## THE TASK:
Extract each line of the listing below that contains the string "ottava".

## EXTRACTED INFORMATION:
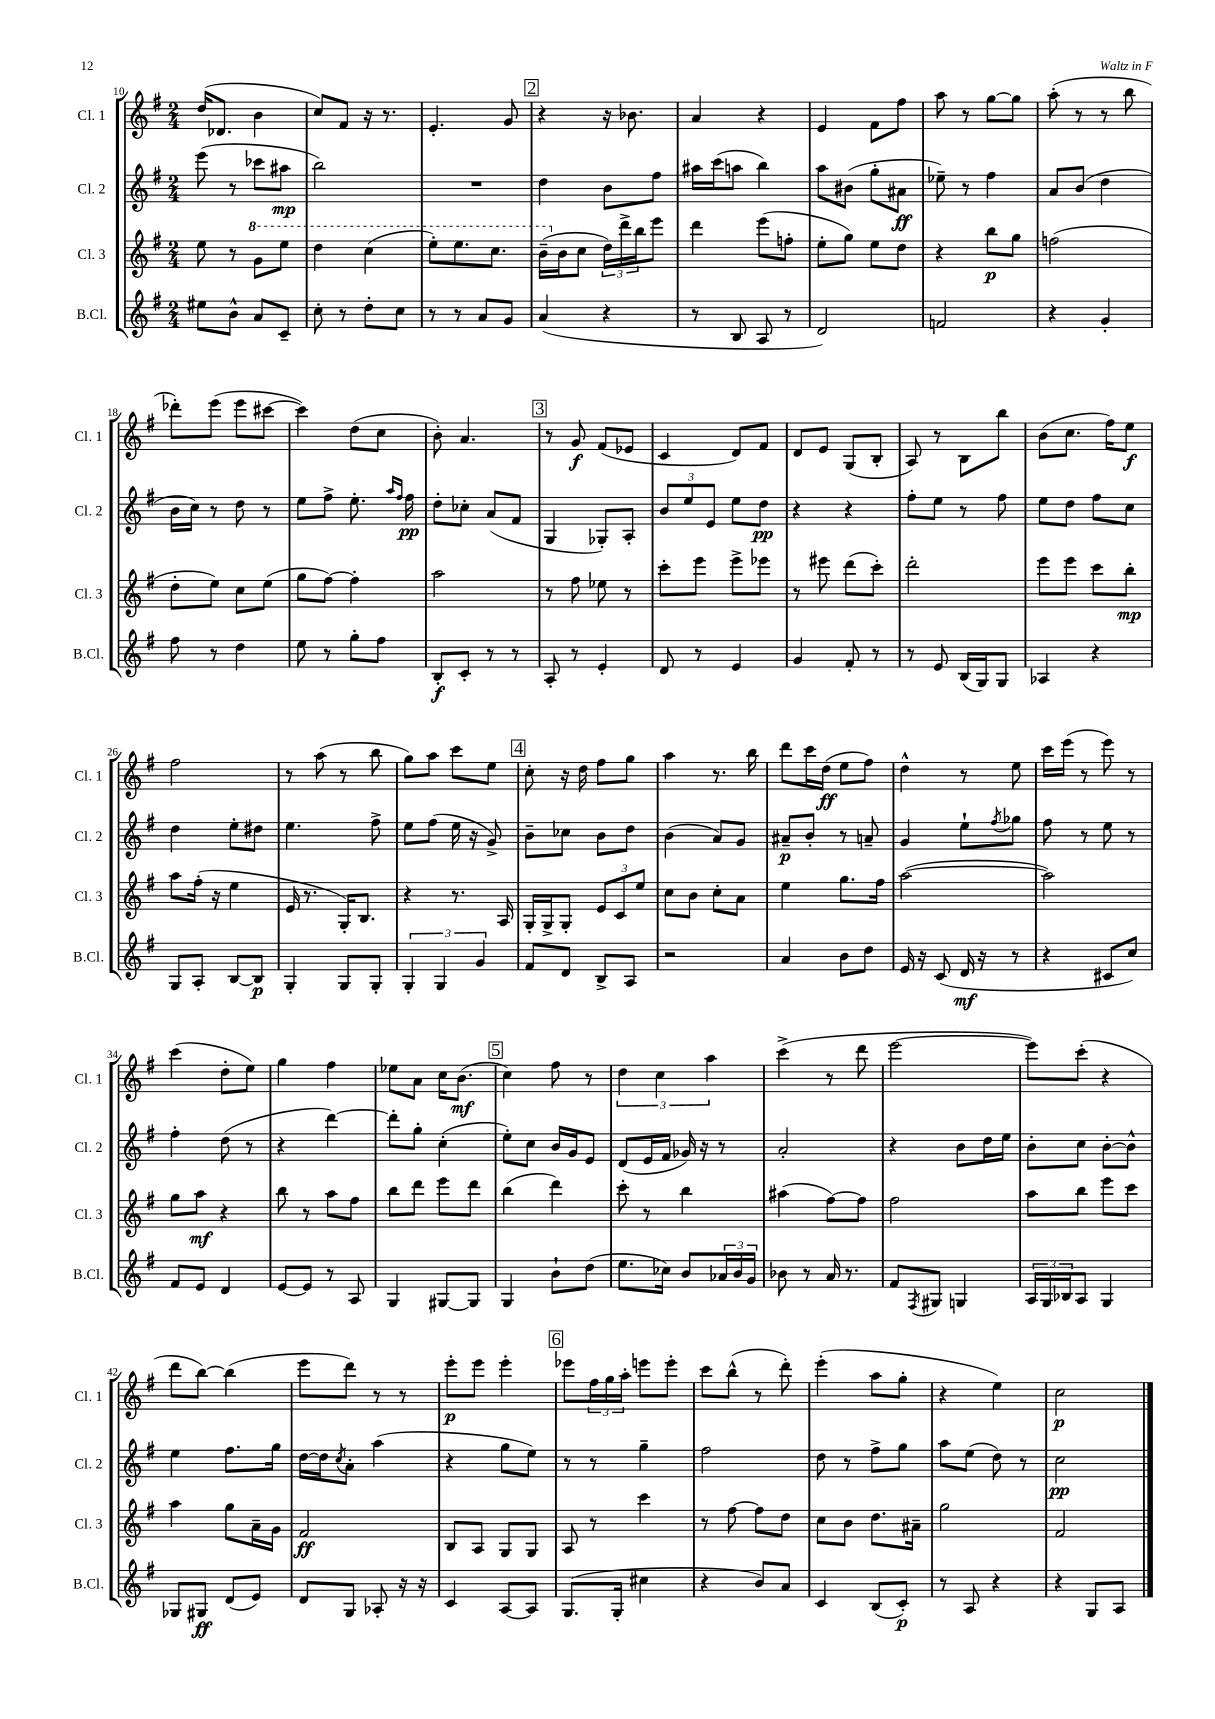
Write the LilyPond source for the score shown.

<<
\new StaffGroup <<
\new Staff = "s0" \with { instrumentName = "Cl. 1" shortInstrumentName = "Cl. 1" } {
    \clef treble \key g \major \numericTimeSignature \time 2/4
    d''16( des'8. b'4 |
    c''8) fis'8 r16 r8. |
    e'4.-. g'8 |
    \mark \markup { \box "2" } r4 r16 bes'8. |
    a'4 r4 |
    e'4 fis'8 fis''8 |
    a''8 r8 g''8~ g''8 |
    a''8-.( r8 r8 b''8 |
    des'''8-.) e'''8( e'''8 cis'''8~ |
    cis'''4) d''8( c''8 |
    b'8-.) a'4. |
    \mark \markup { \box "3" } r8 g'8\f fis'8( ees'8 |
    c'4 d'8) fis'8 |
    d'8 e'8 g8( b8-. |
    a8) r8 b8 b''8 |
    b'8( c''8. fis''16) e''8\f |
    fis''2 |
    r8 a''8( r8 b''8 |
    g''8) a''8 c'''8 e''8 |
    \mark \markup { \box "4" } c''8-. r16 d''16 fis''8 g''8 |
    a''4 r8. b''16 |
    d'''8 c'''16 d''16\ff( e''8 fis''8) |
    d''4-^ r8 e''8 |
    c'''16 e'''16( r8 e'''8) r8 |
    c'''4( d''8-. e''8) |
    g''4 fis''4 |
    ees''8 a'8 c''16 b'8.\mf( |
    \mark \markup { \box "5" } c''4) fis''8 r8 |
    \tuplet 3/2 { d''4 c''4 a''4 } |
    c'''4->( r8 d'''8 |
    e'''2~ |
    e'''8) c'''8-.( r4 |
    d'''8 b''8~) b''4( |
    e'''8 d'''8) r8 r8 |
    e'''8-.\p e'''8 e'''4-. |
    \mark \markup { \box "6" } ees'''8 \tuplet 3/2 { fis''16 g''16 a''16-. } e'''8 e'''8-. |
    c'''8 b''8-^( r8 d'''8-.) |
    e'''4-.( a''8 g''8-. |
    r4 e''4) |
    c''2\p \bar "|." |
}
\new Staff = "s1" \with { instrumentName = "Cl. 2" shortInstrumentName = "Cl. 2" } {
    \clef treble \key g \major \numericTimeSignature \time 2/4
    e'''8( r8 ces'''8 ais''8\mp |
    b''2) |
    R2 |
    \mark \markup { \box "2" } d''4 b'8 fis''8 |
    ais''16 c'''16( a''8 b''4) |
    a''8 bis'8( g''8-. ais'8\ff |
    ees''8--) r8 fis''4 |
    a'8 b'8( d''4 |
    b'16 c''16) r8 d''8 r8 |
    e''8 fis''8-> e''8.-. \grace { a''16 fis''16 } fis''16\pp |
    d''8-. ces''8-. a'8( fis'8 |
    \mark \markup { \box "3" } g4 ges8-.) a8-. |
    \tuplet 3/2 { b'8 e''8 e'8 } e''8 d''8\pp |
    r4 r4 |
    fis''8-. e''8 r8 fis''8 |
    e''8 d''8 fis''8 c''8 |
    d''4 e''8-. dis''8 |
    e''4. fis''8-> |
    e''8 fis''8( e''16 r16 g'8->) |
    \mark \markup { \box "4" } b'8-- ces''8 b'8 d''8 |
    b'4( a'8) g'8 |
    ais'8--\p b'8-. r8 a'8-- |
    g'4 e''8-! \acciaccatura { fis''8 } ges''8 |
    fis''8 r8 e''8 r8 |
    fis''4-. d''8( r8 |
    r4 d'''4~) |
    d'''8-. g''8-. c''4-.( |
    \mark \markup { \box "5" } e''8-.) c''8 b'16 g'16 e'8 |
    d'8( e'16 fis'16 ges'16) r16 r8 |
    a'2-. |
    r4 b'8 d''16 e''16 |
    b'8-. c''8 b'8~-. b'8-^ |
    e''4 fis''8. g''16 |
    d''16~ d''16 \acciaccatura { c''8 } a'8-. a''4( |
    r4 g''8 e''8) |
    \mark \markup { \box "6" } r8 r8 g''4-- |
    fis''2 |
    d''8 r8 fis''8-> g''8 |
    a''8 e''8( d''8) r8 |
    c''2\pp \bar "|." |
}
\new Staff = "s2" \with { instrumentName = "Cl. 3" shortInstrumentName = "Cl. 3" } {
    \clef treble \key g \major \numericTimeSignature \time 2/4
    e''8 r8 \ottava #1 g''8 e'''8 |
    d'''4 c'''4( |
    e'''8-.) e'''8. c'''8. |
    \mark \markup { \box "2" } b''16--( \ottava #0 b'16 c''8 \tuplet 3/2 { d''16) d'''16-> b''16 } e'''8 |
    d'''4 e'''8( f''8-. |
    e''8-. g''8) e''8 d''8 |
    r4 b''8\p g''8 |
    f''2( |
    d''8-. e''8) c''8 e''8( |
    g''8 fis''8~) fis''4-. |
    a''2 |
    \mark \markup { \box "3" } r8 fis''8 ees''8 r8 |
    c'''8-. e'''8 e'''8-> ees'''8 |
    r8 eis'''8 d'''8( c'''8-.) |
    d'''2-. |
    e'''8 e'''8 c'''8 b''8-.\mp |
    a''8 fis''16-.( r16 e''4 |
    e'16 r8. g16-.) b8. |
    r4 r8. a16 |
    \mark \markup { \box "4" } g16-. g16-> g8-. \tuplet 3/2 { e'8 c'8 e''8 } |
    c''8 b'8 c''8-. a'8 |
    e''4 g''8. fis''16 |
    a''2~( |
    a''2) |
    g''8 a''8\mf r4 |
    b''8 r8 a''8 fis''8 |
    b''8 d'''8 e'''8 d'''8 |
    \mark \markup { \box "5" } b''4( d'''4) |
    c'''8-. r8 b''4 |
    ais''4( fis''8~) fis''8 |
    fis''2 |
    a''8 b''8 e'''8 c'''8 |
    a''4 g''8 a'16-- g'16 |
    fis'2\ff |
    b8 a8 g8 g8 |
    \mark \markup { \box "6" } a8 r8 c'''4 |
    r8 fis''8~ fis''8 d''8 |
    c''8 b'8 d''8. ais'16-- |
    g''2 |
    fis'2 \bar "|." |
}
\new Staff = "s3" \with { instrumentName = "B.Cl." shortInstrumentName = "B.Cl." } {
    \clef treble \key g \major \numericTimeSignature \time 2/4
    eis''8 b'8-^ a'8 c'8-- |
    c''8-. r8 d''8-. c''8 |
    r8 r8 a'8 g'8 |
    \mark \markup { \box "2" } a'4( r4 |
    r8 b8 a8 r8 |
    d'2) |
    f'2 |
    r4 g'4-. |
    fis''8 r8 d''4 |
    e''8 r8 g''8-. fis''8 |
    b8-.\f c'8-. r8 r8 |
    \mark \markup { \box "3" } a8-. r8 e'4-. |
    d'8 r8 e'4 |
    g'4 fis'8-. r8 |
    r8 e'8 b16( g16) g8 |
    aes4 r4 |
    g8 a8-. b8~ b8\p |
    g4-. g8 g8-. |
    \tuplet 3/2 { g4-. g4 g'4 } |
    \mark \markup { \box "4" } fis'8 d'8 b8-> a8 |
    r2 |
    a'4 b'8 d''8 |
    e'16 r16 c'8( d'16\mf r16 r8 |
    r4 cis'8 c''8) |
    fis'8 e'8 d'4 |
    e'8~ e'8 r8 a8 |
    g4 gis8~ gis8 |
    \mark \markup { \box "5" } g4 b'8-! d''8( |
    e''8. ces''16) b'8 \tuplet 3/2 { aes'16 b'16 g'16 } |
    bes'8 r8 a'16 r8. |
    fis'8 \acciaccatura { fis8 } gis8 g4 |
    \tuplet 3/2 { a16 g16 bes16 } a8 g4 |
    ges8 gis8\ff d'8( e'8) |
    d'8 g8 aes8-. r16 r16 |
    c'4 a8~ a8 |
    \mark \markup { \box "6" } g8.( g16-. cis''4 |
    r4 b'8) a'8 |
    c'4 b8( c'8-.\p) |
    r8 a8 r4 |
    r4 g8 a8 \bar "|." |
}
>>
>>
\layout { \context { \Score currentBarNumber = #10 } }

---

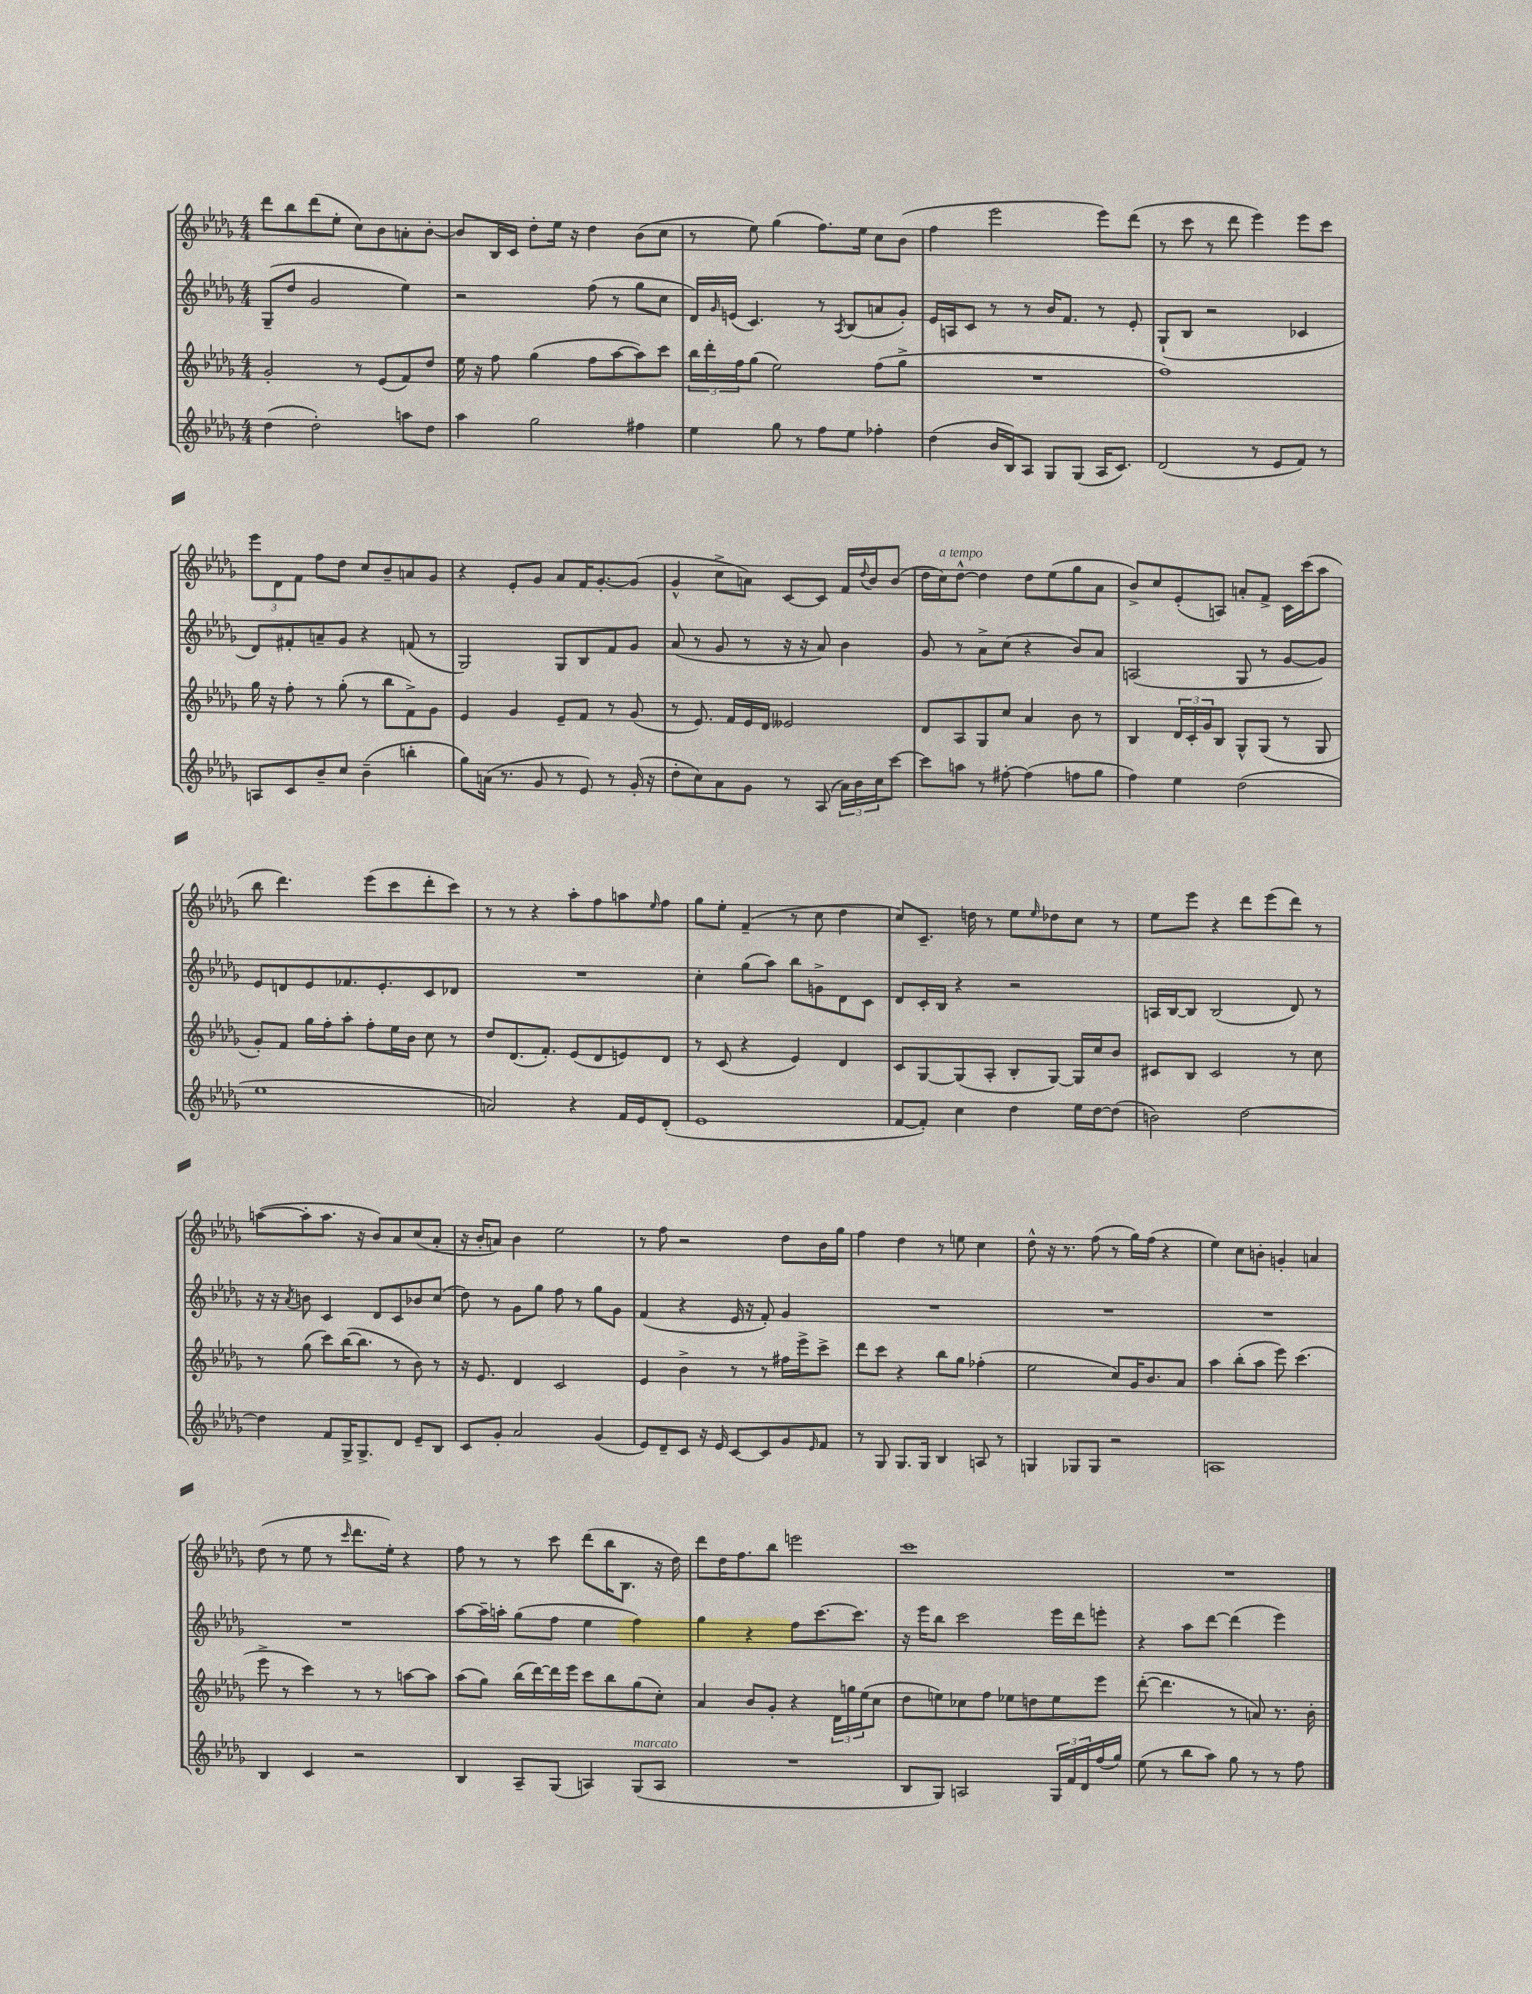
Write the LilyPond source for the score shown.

## WORKED ANSWER:
    e''8 r8 \ottava #1 g''8 e'''8 |
    \mark \markup { \box "2" } b''16--( \ottava #0 b'16 c''8 \tuplet 3/2 { d''16) d'''16-> b''16 } e'''8 |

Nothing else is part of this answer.